■ **EXERCISE INSTRUCTIONS**
Exactly the lines from the one with "none -> tan cone H3 level 1" through the end of the records below are needed, minus any pictures.

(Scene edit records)
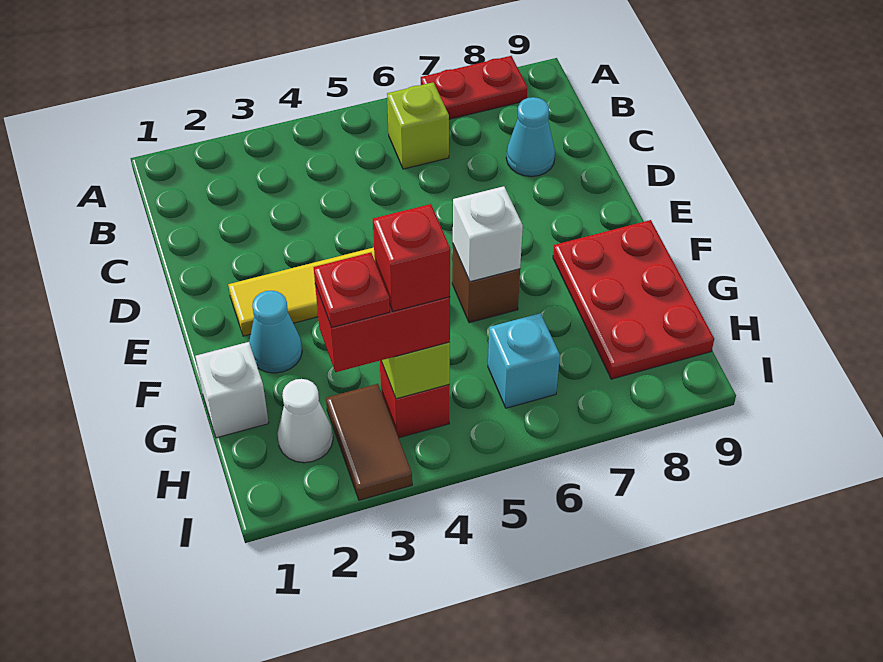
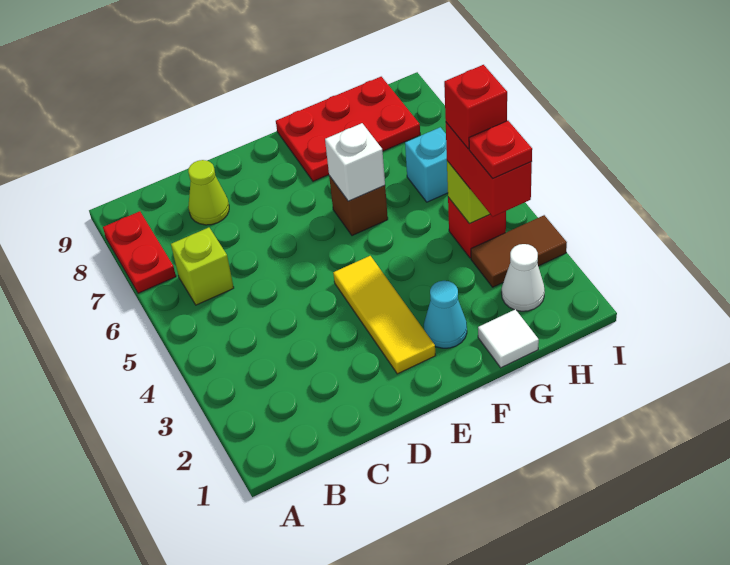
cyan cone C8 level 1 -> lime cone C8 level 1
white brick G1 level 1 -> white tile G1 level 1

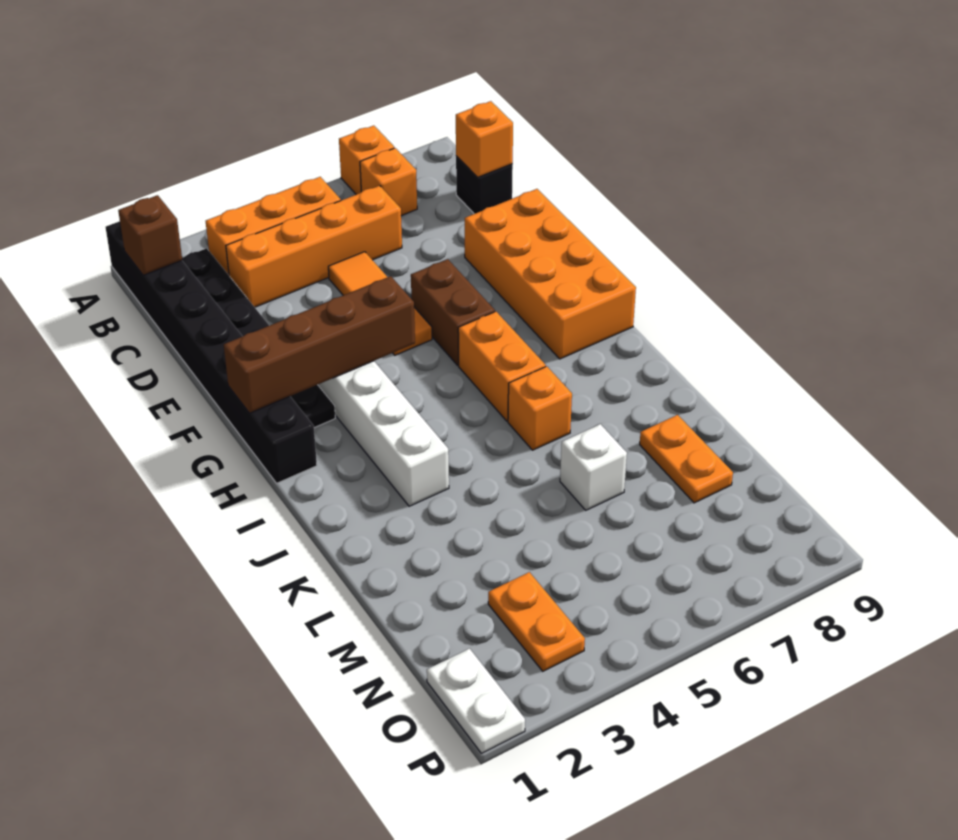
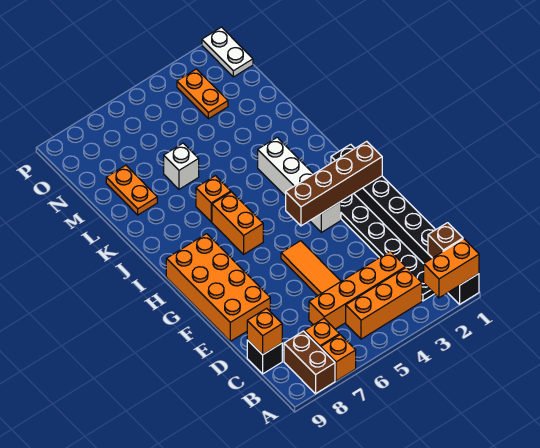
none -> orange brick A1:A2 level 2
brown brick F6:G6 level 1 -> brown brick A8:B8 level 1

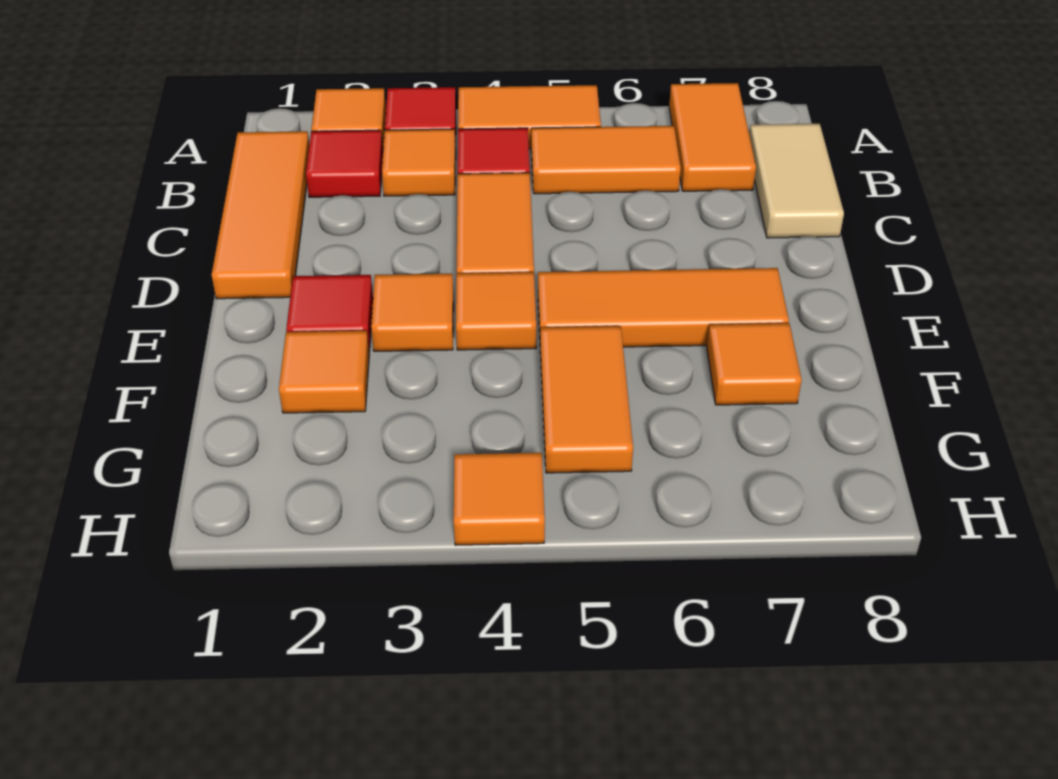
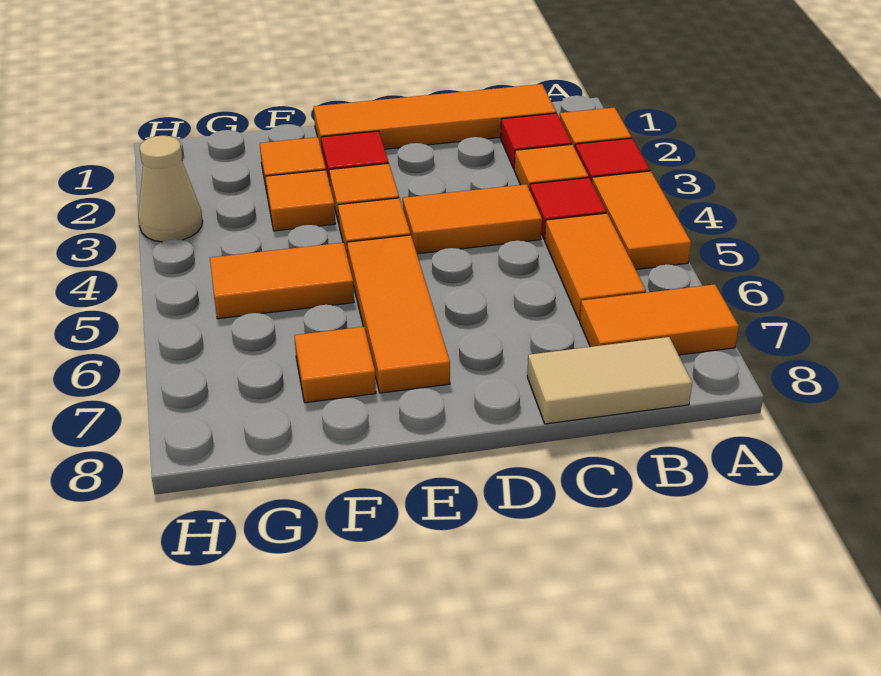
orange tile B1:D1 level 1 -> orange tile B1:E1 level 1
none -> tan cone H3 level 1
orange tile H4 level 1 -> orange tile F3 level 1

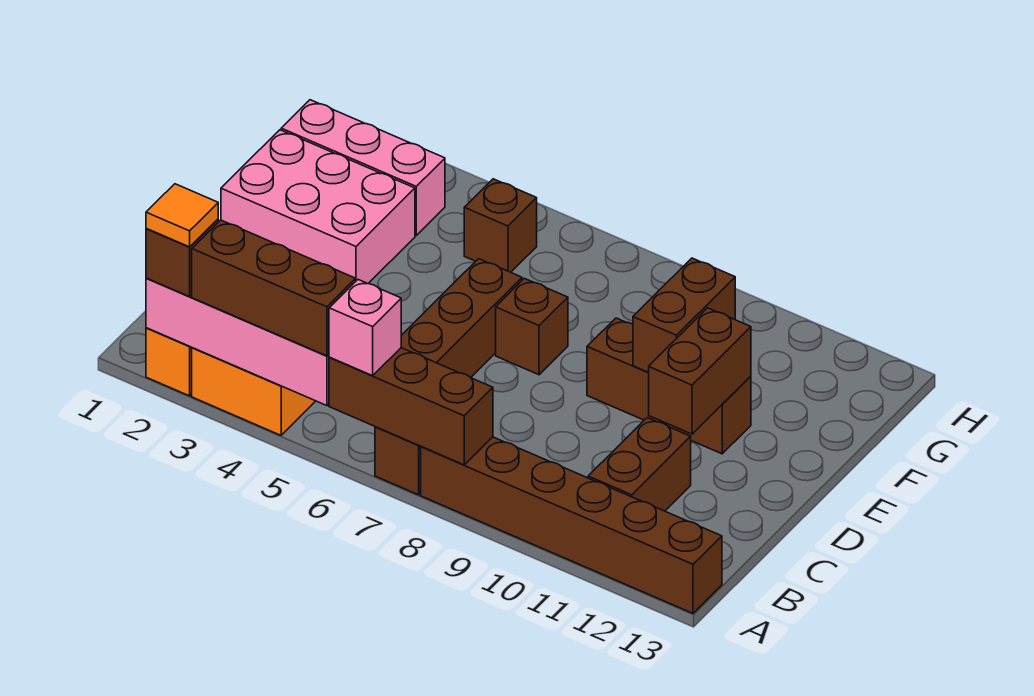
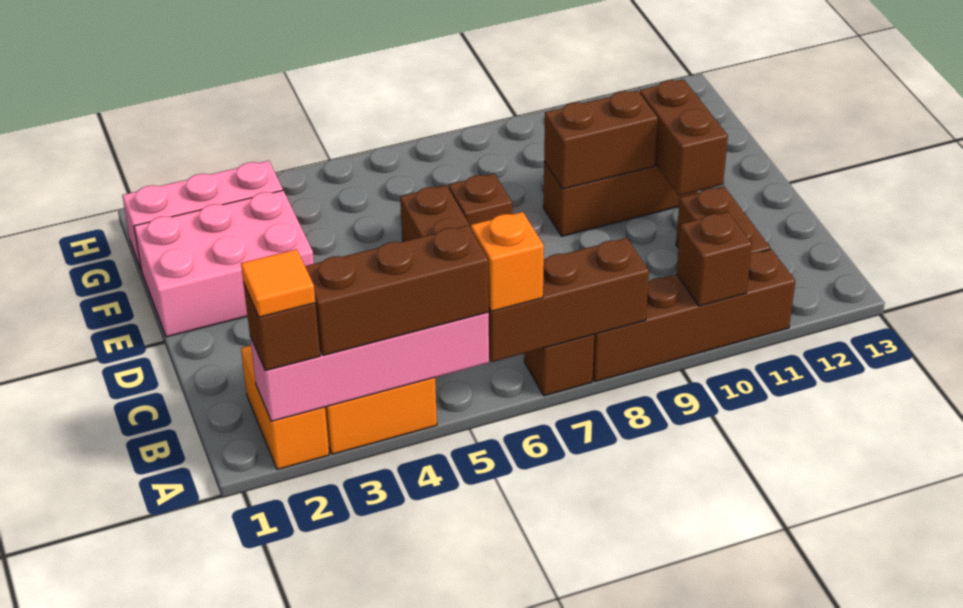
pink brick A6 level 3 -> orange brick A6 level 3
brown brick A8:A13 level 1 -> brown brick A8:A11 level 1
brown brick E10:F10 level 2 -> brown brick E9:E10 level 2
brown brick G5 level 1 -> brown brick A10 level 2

■ **SOLUTION TO THE PROBLEM**
none -> tan cone H3 level 1
orange tile H4 level 1 -> orange tile F3 level 1

pink brick A6 level 3 -> orange brick A6 level 3
brown brick A8:A13 level 1 -> brown brick A8:A11 level 1
brown brick E10:F10 level 2 -> brown brick E9:E10 level 2
brown brick G5 level 1 -> brown brick A10 level 2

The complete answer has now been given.